"""

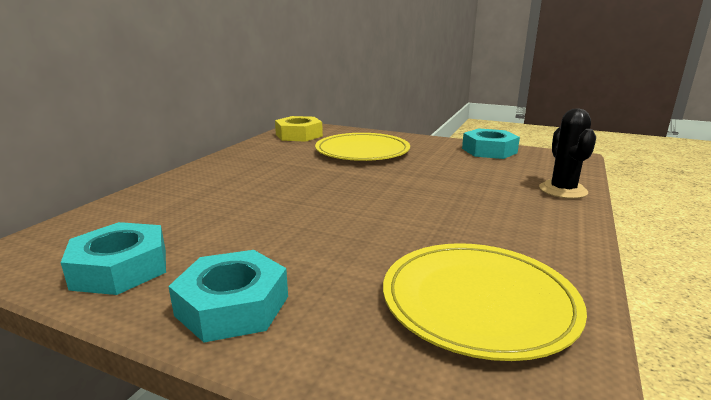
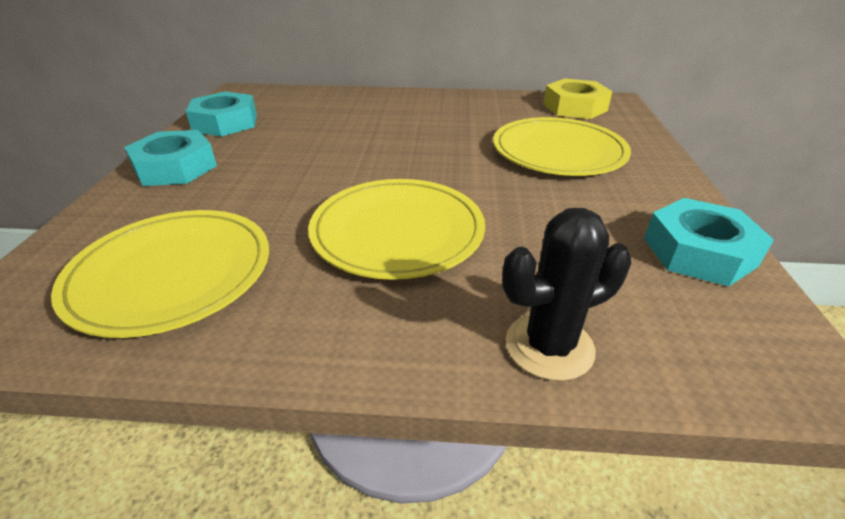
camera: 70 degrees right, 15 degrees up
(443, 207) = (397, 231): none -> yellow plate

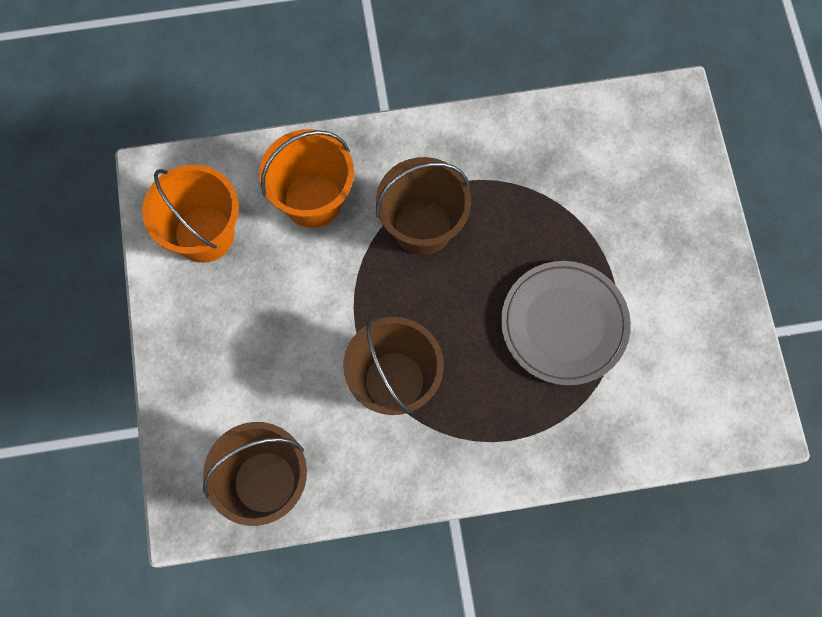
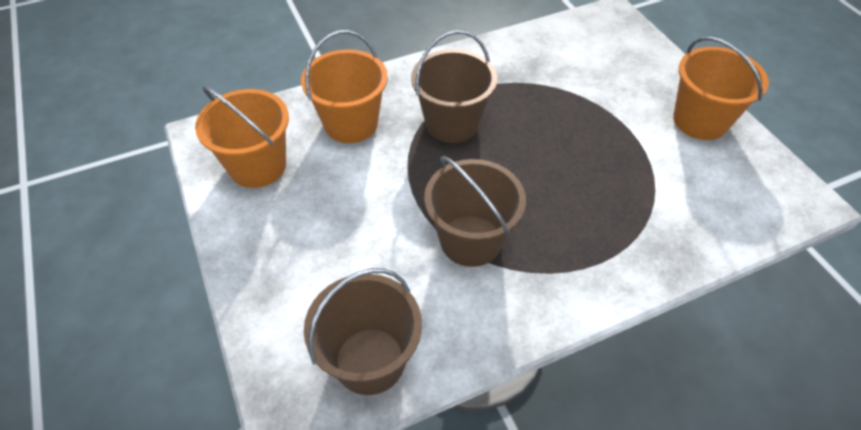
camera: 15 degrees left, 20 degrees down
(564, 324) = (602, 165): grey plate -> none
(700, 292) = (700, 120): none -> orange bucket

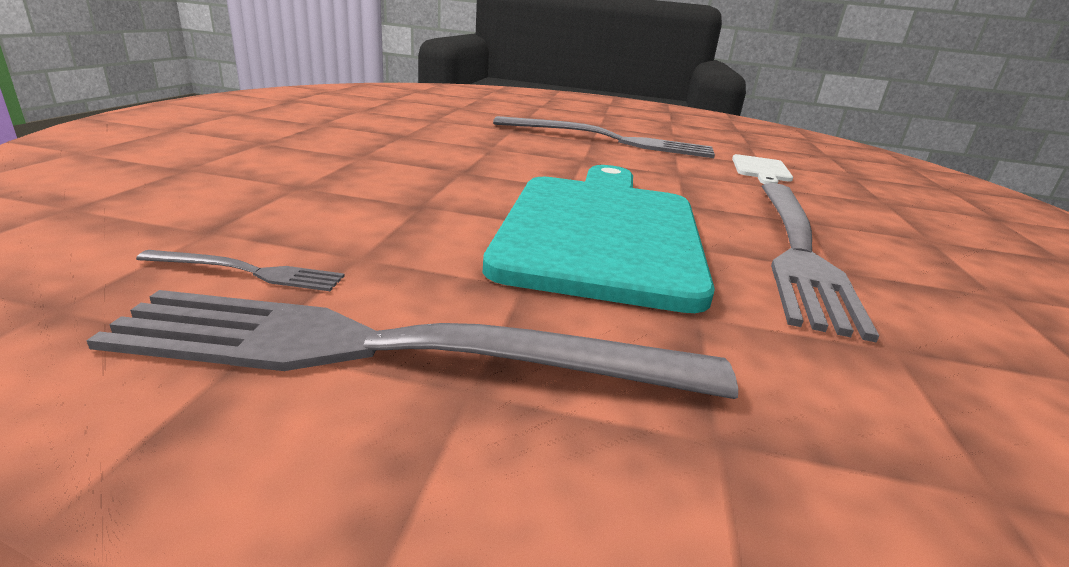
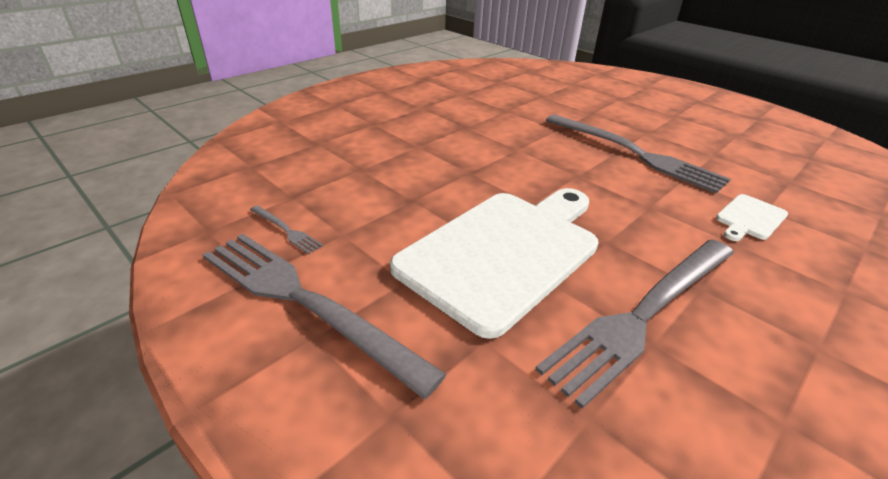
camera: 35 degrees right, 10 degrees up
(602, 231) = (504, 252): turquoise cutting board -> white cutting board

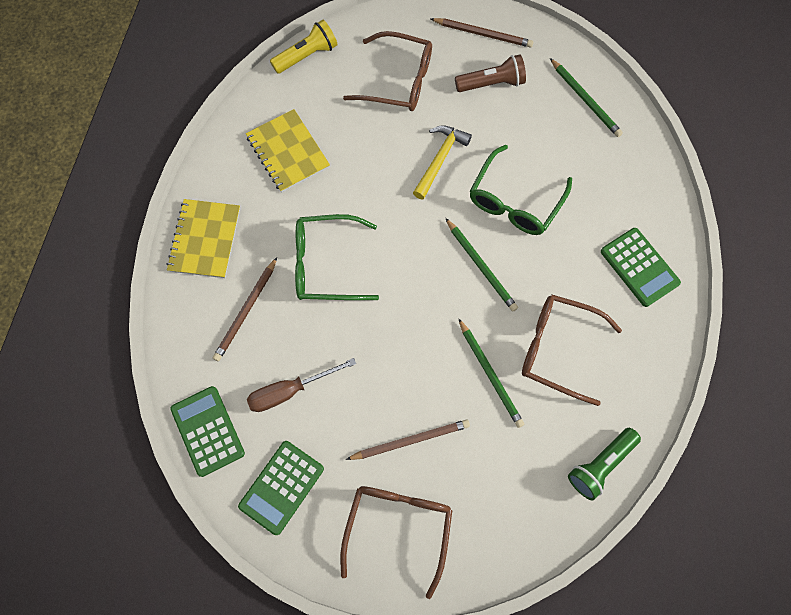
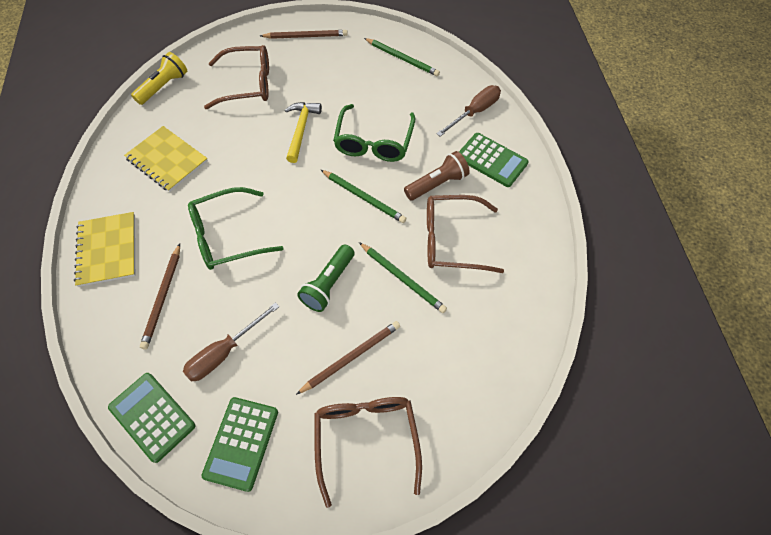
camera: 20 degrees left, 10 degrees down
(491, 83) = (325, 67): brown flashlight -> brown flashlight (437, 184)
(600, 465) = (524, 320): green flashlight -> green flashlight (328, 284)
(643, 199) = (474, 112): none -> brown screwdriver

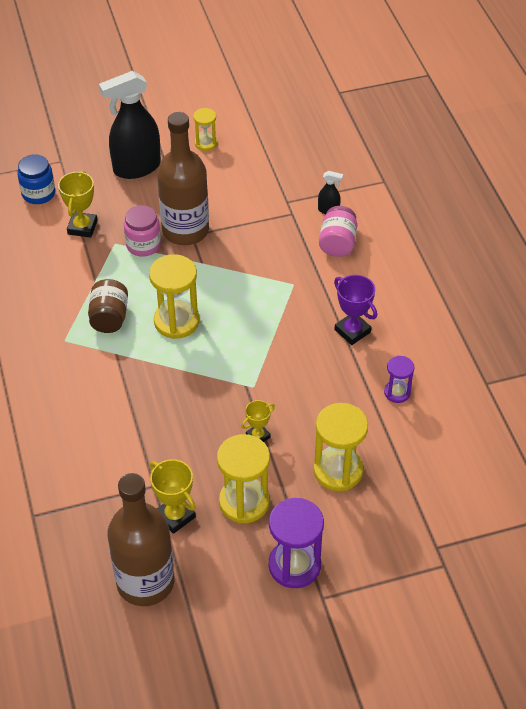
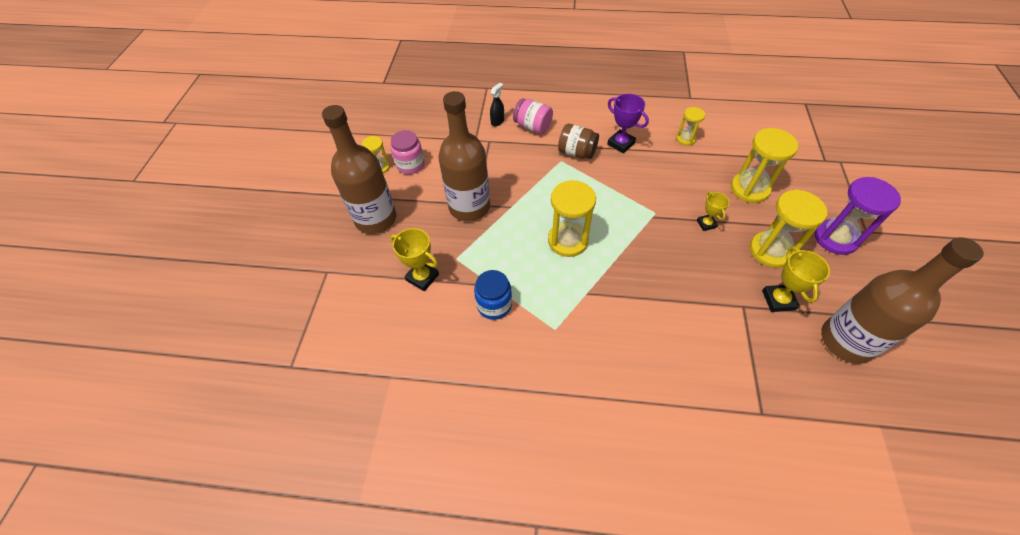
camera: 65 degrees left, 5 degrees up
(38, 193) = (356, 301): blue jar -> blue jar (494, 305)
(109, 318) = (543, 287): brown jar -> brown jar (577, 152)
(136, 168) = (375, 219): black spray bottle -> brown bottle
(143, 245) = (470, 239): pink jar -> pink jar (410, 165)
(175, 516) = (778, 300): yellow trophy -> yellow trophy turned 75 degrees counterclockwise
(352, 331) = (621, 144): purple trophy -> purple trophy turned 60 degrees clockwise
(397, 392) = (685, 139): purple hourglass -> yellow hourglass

"""

--- What you are asked to do ---
Restating the data word for word is the task, and pictures are to be omitted.

--- Written response ---
camera: 70 degrees right, 15 degrees up
(443, 207) = (397, 231): none -> yellow plate

camera: 15 degrees left, 20 degrees down
(564, 324) = (602, 165): grey plate -> none
(700, 292) = (700, 120): none -> orange bucket

camera: 35 degrees right, 10 degrees up
(602, 231) = (504, 252): turquoise cutting board -> white cutting board

camera: 20 degrees left, 10 degrees down
(491, 83) = (325, 67): brown flashlight -> brown flashlight (437, 184)
(600, 465) = (524, 320): green flashlight -> green flashlight (328, 284)
(643, 199) = (474, 112): none -> brown screwdriver

camera: 65 degrees left, 5 degrees up
(38, 193) = (356, 301): blue jar -> blue jar (494, 305)
(109, 318) = (543, 287): brown jar -> brown jar (577, 152)
(136, 168) = (375, 219): black spray bottle -> brown bottle
(143, 245) = (470, 239): pink jar -> pink jar (410, 165)
(175, 516) = (778, 300): yellow trophy -> yellow trophy turned 75 degrees counterclockwise
(352, 331) = (621, 144): purple trophy -> purple trophy turned 60 degrees clockwise
(397, 392) = (685, 139): purple hourglass -> yellow hourglass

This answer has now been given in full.